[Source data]
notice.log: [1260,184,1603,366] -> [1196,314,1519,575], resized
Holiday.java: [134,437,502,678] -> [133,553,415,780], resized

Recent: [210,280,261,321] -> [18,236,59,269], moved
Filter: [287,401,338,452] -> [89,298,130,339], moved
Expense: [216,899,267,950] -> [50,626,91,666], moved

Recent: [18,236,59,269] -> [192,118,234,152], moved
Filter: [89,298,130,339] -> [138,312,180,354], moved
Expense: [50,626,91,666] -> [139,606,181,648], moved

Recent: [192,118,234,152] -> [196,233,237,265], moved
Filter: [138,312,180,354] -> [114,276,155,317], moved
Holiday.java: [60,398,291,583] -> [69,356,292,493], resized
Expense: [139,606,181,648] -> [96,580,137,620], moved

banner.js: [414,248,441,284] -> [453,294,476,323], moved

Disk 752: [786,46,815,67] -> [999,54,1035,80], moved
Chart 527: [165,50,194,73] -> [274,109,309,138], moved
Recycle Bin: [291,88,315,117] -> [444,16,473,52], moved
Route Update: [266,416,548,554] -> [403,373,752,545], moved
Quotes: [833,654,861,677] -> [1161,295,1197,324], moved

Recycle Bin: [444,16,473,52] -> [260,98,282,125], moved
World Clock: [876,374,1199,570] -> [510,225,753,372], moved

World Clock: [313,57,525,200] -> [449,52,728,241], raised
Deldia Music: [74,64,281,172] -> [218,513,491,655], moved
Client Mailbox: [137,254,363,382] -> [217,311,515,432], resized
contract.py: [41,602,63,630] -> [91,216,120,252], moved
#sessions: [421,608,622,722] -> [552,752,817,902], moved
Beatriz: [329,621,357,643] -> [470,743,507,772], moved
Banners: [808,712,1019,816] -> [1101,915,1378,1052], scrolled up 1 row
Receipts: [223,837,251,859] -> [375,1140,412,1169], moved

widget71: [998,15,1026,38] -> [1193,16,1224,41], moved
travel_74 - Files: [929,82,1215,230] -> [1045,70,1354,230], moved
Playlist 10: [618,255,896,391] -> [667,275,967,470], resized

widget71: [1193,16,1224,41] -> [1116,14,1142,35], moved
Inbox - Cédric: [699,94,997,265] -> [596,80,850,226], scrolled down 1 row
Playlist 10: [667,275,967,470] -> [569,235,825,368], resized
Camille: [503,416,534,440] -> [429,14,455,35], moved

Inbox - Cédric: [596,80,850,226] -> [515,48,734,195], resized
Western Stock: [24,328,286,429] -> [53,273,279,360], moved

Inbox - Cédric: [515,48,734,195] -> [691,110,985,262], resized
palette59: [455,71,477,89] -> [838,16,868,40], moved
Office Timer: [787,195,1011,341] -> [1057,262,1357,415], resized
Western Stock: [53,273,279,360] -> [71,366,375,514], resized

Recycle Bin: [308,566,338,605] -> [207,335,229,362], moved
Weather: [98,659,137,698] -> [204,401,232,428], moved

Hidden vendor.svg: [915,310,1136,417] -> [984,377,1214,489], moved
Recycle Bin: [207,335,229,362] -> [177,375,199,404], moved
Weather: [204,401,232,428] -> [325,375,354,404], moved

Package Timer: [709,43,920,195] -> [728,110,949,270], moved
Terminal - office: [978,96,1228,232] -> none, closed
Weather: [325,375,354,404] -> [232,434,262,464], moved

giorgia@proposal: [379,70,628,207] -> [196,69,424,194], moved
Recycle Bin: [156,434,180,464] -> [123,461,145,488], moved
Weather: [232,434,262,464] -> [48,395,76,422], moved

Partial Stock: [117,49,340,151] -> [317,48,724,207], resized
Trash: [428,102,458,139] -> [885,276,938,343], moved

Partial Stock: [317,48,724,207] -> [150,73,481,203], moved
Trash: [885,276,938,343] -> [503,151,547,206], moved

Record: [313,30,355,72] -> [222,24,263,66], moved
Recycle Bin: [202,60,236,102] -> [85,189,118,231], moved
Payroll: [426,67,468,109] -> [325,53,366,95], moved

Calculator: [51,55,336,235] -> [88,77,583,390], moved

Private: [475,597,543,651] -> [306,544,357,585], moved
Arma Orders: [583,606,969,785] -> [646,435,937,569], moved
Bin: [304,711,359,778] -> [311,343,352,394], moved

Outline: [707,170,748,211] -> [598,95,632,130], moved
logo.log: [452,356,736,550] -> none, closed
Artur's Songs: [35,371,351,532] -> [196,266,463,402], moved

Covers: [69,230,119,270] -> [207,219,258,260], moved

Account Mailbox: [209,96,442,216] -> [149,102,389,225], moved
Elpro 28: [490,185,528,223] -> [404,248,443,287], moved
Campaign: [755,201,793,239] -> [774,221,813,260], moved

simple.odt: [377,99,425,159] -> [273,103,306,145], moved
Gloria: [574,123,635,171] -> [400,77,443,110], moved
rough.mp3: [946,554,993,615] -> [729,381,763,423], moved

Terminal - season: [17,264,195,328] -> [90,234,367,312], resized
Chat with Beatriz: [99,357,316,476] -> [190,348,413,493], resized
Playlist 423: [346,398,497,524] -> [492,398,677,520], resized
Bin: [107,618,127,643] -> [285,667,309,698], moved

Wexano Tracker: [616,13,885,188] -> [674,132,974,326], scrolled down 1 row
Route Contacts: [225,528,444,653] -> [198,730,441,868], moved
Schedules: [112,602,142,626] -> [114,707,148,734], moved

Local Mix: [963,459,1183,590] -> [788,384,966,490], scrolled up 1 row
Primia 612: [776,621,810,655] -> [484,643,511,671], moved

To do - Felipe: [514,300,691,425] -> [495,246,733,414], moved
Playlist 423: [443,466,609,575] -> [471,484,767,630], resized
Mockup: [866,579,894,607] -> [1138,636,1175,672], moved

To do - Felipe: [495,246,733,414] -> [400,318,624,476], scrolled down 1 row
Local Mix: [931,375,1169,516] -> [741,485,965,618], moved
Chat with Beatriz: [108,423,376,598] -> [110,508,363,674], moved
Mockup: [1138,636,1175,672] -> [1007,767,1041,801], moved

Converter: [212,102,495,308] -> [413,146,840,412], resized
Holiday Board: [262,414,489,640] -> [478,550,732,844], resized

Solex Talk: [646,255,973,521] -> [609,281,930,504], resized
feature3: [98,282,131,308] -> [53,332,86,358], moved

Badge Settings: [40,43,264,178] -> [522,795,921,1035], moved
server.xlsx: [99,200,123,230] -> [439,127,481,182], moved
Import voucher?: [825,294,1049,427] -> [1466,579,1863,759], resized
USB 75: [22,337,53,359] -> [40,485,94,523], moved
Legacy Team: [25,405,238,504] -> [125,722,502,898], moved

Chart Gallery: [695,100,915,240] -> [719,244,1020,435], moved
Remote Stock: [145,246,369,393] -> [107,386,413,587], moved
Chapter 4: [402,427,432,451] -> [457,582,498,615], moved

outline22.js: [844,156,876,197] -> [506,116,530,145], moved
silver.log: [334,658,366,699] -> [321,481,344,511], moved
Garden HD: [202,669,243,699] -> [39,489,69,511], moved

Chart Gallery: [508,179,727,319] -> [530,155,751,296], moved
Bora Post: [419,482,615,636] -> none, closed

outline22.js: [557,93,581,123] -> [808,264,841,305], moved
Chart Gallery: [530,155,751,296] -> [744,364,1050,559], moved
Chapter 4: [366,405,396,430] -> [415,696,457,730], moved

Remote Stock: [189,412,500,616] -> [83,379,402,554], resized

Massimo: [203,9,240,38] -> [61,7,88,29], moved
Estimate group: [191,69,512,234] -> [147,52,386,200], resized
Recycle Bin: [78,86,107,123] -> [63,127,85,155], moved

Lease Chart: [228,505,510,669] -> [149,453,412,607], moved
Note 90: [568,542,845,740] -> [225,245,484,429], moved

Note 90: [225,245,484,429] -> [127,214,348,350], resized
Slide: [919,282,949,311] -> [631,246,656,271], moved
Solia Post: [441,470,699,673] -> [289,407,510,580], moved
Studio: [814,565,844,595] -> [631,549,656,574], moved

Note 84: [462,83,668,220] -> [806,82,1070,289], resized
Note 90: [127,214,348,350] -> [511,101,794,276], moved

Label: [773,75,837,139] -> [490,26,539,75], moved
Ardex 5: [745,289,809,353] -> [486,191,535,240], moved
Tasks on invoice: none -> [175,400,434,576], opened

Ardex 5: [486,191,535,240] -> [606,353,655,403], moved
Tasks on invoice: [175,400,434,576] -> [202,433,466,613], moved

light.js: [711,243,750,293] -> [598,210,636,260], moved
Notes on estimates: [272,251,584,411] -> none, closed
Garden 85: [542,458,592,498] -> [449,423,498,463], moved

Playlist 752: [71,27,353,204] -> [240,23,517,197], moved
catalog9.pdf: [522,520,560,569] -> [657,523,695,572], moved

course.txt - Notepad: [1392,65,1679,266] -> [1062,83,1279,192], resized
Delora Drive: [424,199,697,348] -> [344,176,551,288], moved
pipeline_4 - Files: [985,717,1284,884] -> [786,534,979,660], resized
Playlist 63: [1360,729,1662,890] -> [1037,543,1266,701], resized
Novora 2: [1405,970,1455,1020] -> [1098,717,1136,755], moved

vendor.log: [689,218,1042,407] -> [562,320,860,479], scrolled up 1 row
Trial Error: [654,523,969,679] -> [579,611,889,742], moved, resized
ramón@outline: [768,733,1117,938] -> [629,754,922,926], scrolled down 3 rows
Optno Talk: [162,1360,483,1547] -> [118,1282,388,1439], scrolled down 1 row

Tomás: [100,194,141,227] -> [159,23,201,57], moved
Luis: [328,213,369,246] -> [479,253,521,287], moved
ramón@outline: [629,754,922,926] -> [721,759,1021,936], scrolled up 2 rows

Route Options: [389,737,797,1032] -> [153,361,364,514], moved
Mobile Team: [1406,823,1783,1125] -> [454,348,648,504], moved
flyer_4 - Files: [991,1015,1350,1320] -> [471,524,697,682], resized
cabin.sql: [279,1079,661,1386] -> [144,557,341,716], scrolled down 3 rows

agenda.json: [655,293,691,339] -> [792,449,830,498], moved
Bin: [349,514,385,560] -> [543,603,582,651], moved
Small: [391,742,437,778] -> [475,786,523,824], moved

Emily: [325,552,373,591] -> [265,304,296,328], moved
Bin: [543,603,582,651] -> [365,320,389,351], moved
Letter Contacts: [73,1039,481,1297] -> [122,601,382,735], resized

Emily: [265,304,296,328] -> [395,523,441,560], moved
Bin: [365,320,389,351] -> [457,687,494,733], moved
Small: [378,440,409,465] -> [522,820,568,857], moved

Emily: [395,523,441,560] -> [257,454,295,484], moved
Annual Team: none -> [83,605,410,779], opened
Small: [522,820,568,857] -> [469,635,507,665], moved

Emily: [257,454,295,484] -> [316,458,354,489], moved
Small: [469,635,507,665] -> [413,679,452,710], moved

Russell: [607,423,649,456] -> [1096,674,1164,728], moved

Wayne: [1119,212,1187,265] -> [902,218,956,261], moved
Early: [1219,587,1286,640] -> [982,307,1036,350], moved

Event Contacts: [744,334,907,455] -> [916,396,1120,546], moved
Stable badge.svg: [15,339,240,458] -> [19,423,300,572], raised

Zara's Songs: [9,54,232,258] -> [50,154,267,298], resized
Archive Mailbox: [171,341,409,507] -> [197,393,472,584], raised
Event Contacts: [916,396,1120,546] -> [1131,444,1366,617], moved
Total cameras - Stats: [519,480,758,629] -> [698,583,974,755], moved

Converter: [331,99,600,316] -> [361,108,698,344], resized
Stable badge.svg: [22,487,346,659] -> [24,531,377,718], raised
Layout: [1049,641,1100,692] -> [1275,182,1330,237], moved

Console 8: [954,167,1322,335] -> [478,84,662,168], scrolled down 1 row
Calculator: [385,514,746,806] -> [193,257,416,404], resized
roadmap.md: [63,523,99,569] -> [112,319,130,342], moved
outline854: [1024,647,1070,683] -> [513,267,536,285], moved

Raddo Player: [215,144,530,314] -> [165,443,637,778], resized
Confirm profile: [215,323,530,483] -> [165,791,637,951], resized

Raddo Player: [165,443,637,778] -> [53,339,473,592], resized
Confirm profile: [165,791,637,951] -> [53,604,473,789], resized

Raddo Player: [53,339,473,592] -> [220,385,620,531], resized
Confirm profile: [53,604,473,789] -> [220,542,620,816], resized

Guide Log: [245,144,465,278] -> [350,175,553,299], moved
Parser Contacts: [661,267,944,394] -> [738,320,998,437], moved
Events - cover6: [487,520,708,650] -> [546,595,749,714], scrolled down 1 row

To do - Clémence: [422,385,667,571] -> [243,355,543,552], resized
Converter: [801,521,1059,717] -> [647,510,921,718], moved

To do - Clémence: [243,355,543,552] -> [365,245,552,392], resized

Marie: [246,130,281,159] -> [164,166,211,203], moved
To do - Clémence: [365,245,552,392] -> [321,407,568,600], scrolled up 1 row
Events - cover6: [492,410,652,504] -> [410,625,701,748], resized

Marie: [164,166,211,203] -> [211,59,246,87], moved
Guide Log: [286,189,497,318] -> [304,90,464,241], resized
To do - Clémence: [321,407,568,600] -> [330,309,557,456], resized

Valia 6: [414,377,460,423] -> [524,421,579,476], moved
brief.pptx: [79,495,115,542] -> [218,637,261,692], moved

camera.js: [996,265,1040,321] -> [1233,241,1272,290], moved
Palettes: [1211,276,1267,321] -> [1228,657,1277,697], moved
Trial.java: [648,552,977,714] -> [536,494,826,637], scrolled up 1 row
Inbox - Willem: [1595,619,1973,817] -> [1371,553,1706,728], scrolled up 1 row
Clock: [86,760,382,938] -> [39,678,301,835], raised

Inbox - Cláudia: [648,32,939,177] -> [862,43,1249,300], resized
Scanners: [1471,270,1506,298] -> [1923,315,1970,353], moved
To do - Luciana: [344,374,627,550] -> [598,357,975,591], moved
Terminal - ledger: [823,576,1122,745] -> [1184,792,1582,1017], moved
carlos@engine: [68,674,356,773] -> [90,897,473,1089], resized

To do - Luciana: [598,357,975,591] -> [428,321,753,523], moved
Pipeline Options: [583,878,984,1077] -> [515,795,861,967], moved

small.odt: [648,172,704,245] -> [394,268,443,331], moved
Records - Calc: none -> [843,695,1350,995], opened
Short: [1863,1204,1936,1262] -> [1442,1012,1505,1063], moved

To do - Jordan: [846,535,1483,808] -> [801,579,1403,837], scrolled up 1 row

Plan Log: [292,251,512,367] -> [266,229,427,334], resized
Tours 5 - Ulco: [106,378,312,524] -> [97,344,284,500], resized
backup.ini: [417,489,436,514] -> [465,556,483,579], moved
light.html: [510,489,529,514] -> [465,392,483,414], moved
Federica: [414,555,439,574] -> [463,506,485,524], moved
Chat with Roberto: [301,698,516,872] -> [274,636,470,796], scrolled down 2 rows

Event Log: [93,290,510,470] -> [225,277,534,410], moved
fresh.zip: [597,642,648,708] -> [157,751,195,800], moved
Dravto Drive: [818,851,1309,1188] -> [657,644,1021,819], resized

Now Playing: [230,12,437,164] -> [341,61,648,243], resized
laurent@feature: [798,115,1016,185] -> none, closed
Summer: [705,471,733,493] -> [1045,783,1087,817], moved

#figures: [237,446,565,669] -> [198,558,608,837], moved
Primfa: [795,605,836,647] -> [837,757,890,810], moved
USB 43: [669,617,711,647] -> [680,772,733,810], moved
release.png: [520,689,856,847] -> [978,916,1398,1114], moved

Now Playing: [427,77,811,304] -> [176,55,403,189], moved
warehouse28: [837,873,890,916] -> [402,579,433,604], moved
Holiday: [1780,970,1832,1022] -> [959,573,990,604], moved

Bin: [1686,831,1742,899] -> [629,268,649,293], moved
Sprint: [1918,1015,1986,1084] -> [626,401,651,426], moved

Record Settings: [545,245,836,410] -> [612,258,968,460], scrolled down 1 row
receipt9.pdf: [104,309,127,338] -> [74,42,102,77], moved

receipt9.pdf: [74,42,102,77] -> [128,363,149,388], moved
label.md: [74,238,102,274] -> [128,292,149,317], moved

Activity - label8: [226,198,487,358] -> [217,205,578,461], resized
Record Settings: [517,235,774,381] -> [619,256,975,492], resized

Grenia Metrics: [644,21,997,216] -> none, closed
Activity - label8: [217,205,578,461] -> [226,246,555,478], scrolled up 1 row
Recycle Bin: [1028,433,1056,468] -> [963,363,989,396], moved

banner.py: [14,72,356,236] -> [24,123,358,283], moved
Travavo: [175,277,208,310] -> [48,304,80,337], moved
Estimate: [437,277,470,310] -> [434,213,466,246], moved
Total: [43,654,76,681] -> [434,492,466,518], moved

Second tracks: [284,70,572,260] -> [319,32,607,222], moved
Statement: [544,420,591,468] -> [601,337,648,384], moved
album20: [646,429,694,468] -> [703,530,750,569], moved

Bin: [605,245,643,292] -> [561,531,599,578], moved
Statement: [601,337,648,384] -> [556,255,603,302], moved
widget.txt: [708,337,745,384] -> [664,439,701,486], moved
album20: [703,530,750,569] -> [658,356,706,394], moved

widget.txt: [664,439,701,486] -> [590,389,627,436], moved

Exercise:
Look back at the entries above. Retype the line with "widget71: [1193,16,1224,41] ->", the line with "Trash: [428,102,458,139] ->", and all lines in between.

Reply to the exercise:
widget71: [1193,16,1224,41] -> [1116,14,1142,35], moved
Inbox - Cédric: [699,94,997,265] -> [596,80,850,226], scrolled down 1 row
Playlist 10: [667,275,967,470] -> [569,235,825,368], resized
Camille: [503,416,534,440] -> [429,14,455,35], moved

Inbox - Cédric: [596,80,850,226] -> [515,48,734,195], resized
Western Stock: [24,328,286,429] -> [53,273,279,360], moved

Inbox - Cédric: [515,48,734,195] -> [691,110,985,262], resized
palette59: [455,71,477,89] -> [838,16,868,40], moved
Office Timer: [787,195,1011,341] -> [1057,262,1357,415], resized
Western Stock: [53,273,279,360] -> [71,366,375,514], resized

Recycle Bin: [308,566,338,605] -> [207,335,229,362], moved
Weather: [98,659,137,698] -> [204,401,232,428], moved

Hidden vendor.svg: [915,310,1136,417] -> [984,377,1214,489], moved
Recycle Bin: [207,335,229,362] -> [177,375,199,404], moved
Weather: [204,401,232,428] -> [325,375,354,404], moved

Package Timer: [709,43,920,195] -> [728,110,949,270], moved
Terminal - office: [978,96,1228,232] -> none, closed
Weather: [325,375,354,404] -> [232,434,262,464], moved

giorgia@proposal: [379,70,628,207] -> [196,69,424,194], moved
Recycle Bin: [156,434,180,464] -> [123,461,145,488], moved
Weather: [232,434,262,464] -> [48,395,76,422], moved

Partial Stock: [117,49,340,151] -> [317,48,724,207], resized
Trash: [428,102,458,139] -> [885,276,938,343], moved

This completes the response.